--- What is required ---
Could you write out the listing below exactly as it stands, leaving out the pictures?

--- Record set ---
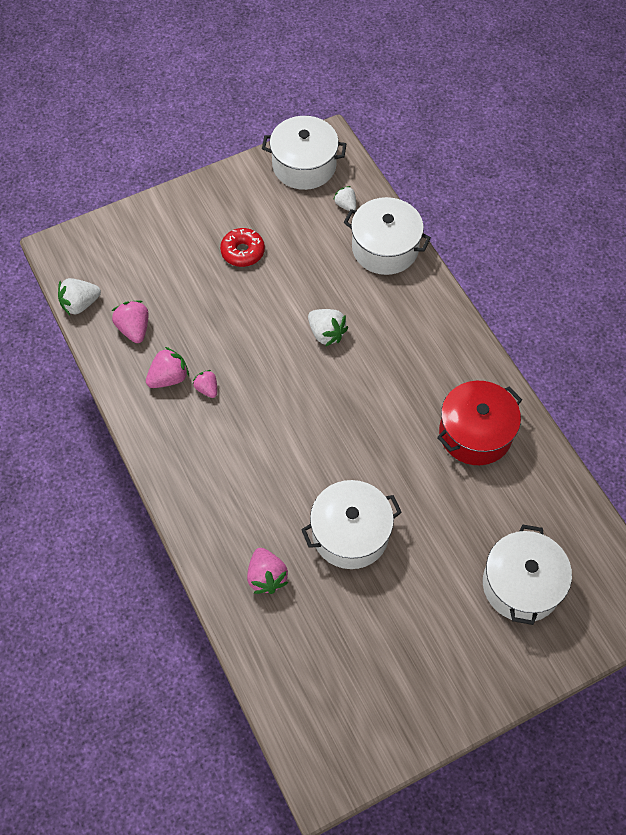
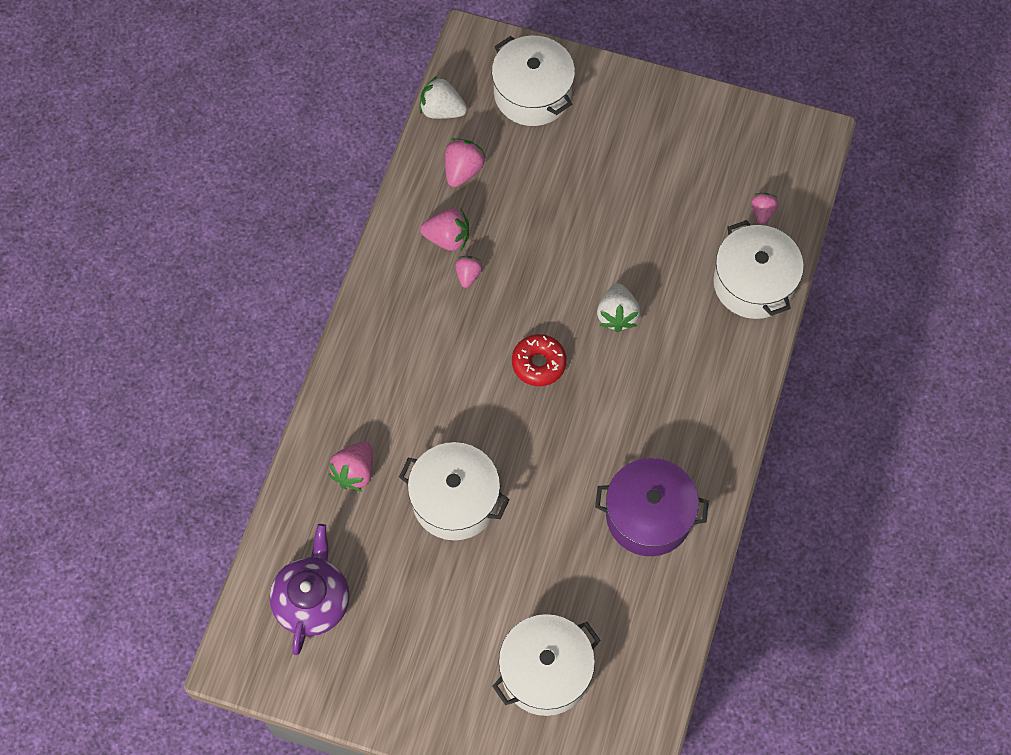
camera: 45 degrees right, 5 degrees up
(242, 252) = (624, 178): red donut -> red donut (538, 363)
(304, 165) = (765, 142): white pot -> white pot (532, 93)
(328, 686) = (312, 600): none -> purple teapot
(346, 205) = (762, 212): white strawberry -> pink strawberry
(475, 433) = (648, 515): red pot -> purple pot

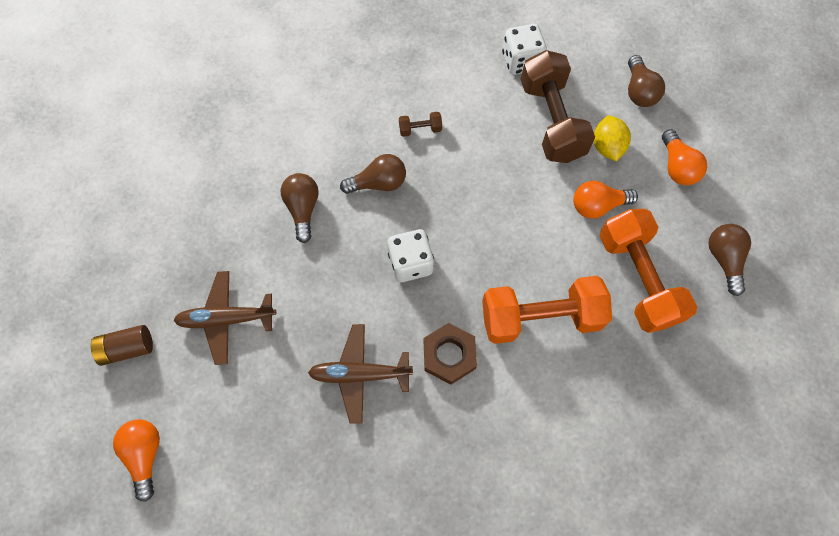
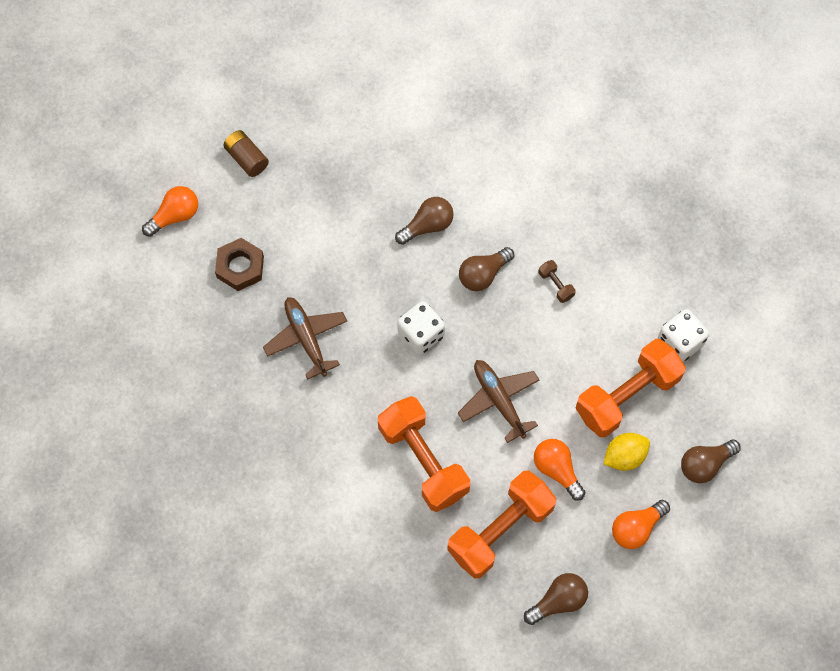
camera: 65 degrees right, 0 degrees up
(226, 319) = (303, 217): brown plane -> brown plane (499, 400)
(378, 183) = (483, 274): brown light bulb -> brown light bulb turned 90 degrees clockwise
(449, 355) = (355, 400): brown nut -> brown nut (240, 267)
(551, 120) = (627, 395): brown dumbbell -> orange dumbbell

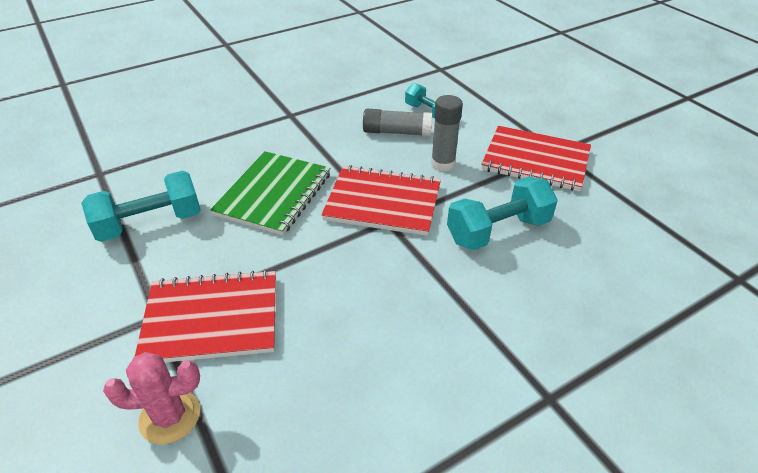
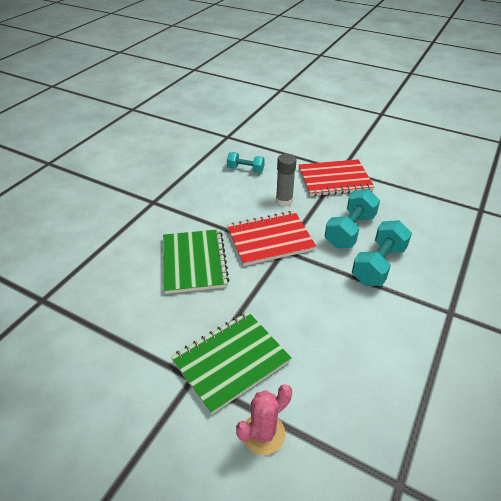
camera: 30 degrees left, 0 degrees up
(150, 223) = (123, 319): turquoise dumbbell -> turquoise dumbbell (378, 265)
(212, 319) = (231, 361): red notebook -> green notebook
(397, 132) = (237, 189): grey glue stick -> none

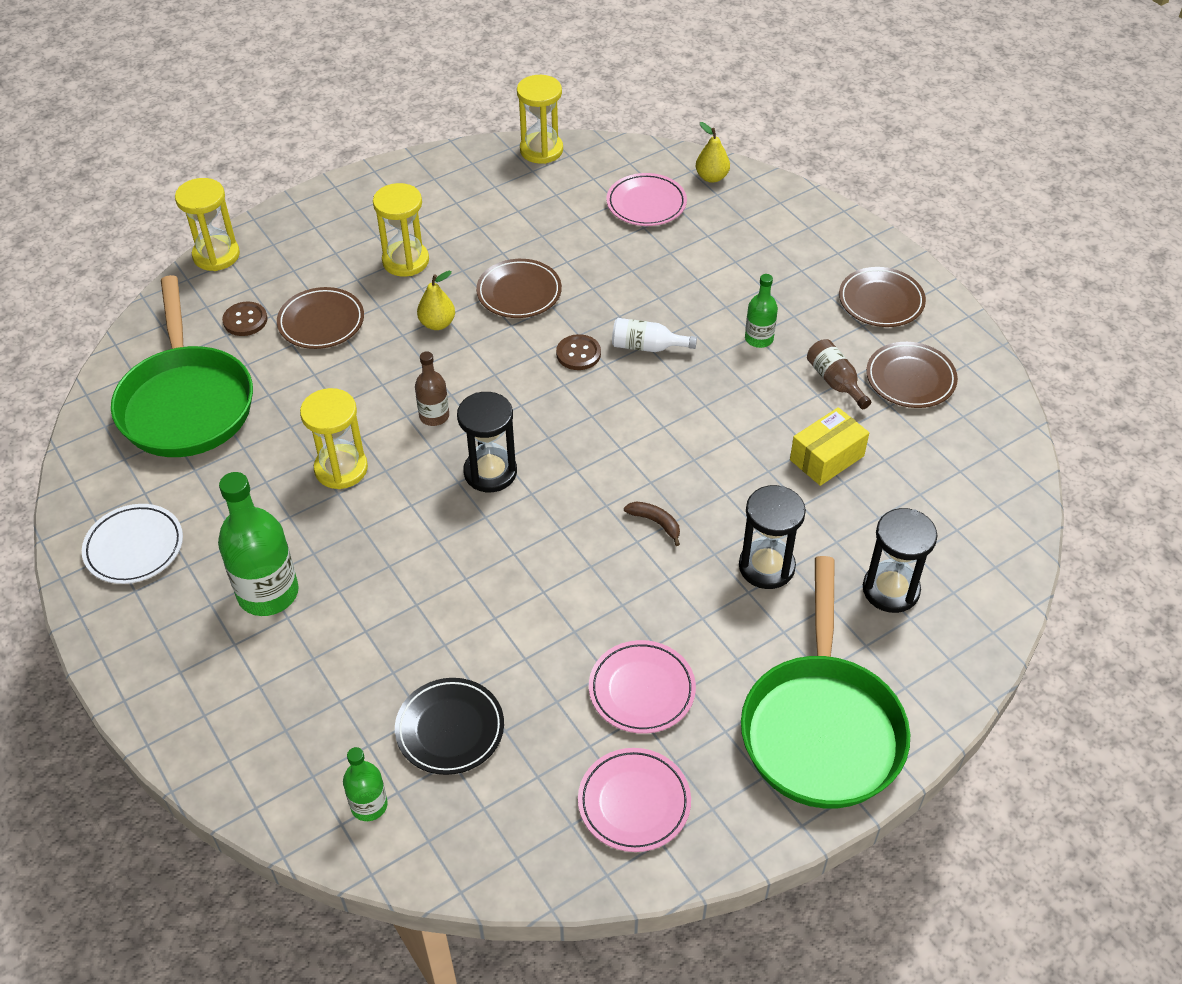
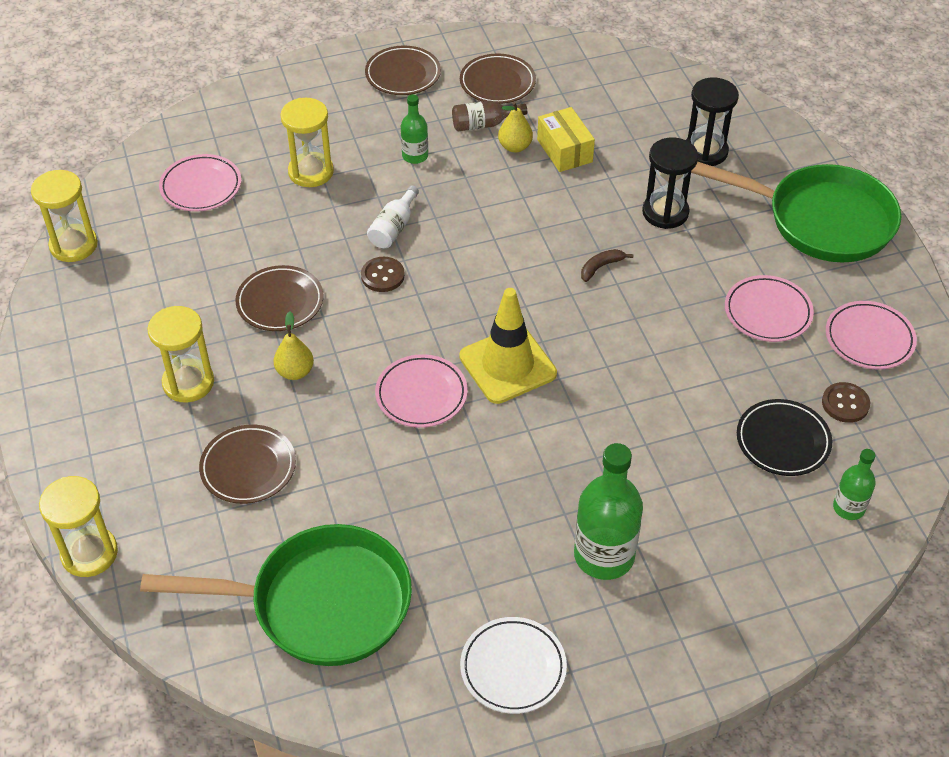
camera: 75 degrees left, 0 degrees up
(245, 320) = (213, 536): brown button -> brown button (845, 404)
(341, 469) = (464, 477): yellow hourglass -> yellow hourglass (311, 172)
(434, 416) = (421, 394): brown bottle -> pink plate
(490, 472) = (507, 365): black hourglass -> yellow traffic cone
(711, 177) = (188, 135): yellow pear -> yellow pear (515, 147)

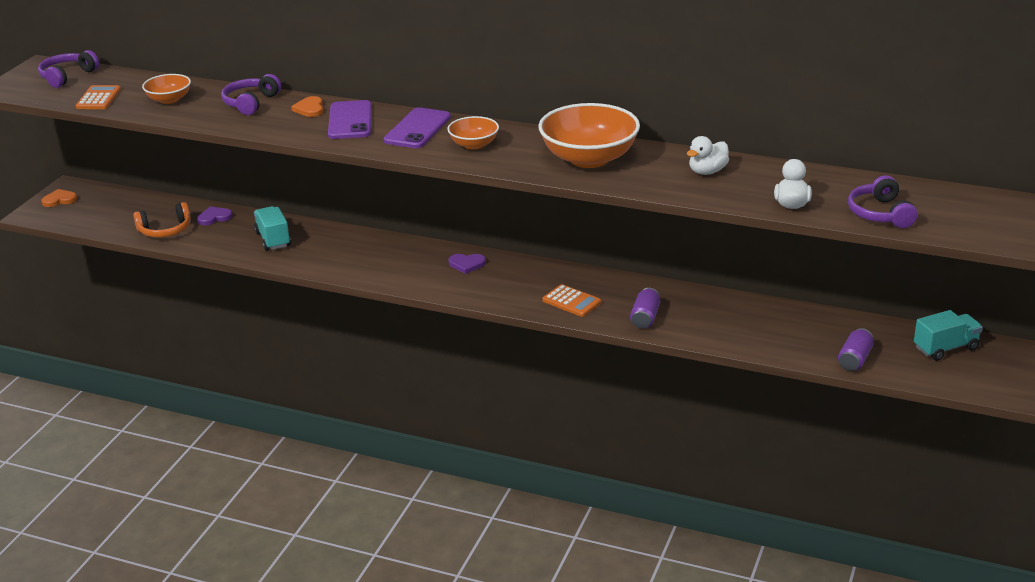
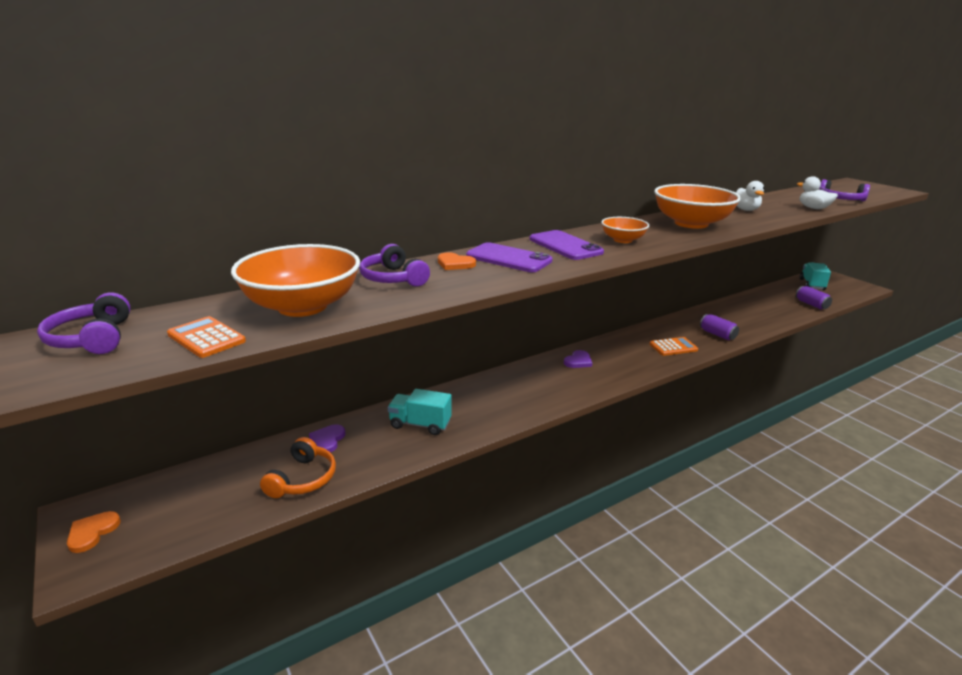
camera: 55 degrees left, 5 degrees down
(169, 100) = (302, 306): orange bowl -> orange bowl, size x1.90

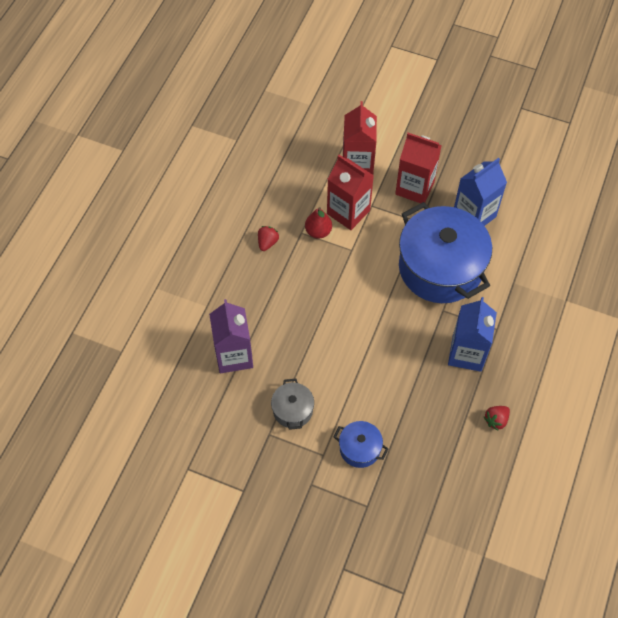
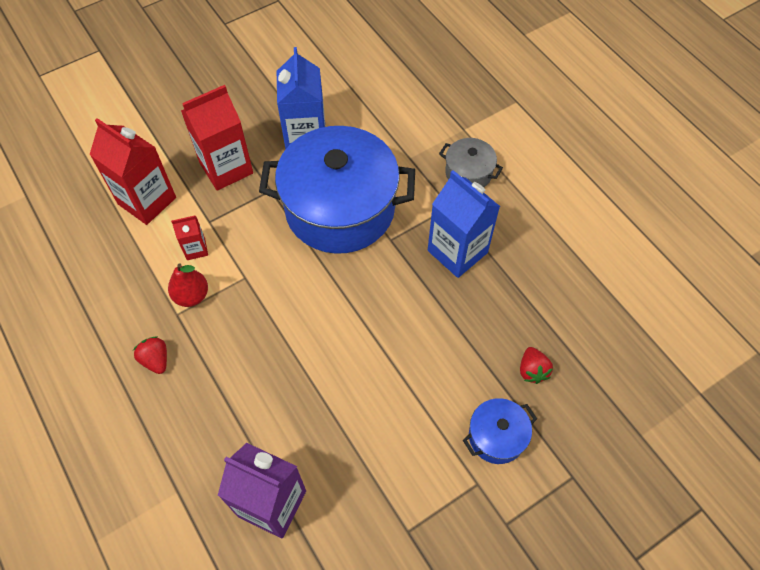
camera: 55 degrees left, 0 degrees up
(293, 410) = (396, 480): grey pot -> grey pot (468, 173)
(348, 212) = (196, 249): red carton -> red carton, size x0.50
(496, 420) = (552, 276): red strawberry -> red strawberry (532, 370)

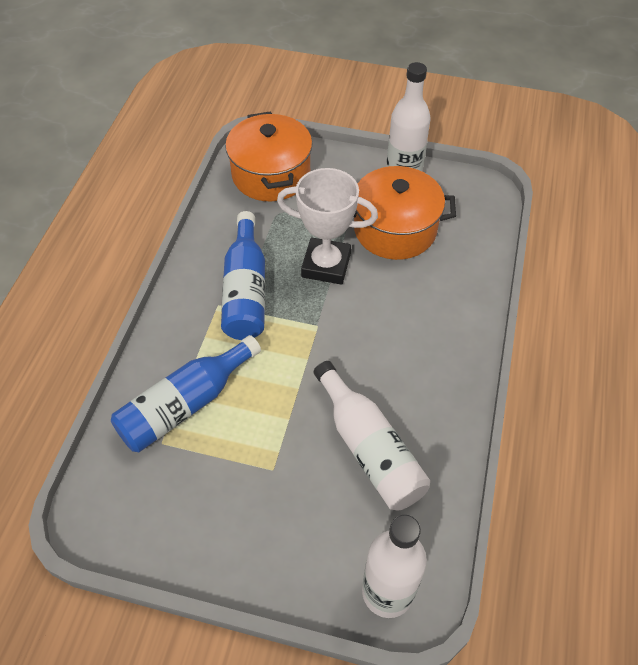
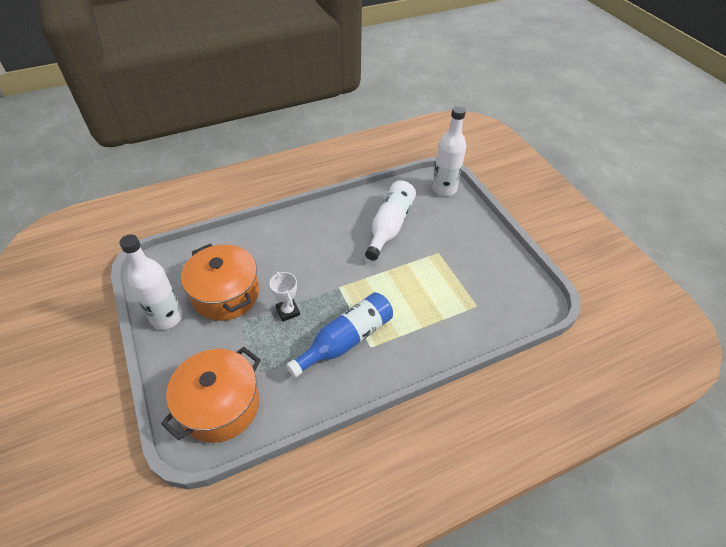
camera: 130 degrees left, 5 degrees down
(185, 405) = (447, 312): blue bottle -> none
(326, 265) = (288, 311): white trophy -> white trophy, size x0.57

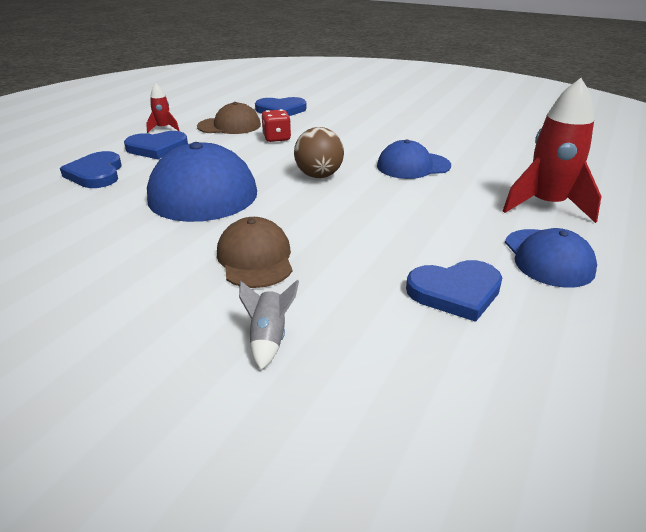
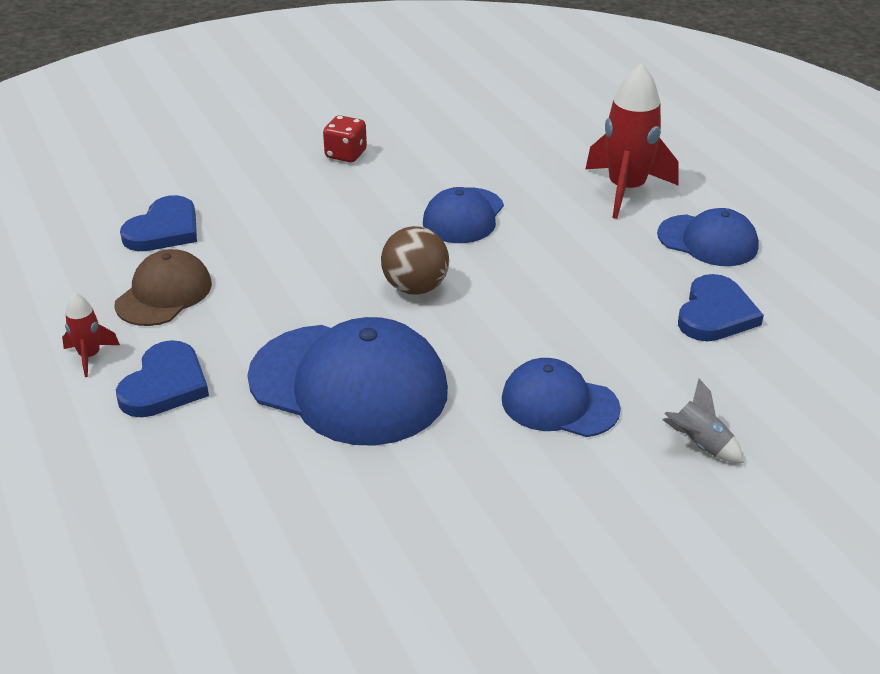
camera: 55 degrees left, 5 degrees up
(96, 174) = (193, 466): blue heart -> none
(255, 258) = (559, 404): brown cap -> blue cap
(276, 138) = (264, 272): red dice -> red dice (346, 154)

--- Task answer ---
camera: 45 degrees right, 5 degrees up
(242, 252) = (624, 178): red donut -> red donut (538, 363)
(304, 165) = (765, 142): white pot -> white pot (532, 93)
(328, 686) = (312, 600): none -> purple teapot
(346, 205) = (762, 212): white strawberry -> pink strawberry
(475, 433) = (648, 515): red pot -> purple pot

camera: 65 degrees right, 0 degrees up
(226, 319) = (303, 217): brown plane -> brown plane (499, 400)
(378, 183) = (483, 274): brown light bulb -> brown light bulb turned 90 degrees clockwise
(449, 355) = (355, 400): brown nut -> brown nut (240, 267)
(551, 120) = (627, 395): brown dumbbell -> orange dumbbell

camera: 30 degrees left, 0 degrees up
(150, 223) = (123, 319): turquoise dumbbell -> turquoise dumbbell (378, 265)
(212, 319) = (231, 361): red notebook -> green notebook
(397, 132) = (237, 189): grey glue stick -> none

camera: 75 degrees left, 0 degrees up
(245, 320) = (213, 536): brown button -> brown button (845, 404)
(341, 469) = (464, 477): yellow hourglass -> yellow hourglass (311, 172)
(434, 416) = (421, 394): brown bottle -> pink plate
(490, 472) = (507, 365): black hourglass -> yellow traffic cone
(711, 177) = (188, 135): yellow pear -> yellow pear (515, 147)

camera: 55 degrees left, 5 degrees down
(169, 100) = (302, 306): orange bowl -> orange bowl, size x1.90

camera: 55 degrees left, 0 degrees up
(293, 410) = (396, 480): grey pot -> grey pot (468, 173)
(348, 212) = (196, 249): red carton -> red carton, size x0.50
(496, 420) = (552, 276): red strawberry -> red strawberry (532, 370)

camera: 130 degrees left, 5 degrees down
(185, 405) = (447, 312): blue bottle -> none
(326, 265) = (288, 311): white trophy -> white trophy, size x0.57

camera: 55 degrees left, 5 degrees up
(96, 174) = (193, 466): blue heart -> none
(255, 258) = (559, 404): brown cap -> blue cap
(276, 138) = (264, 272): red dice -> red dice (346, 154)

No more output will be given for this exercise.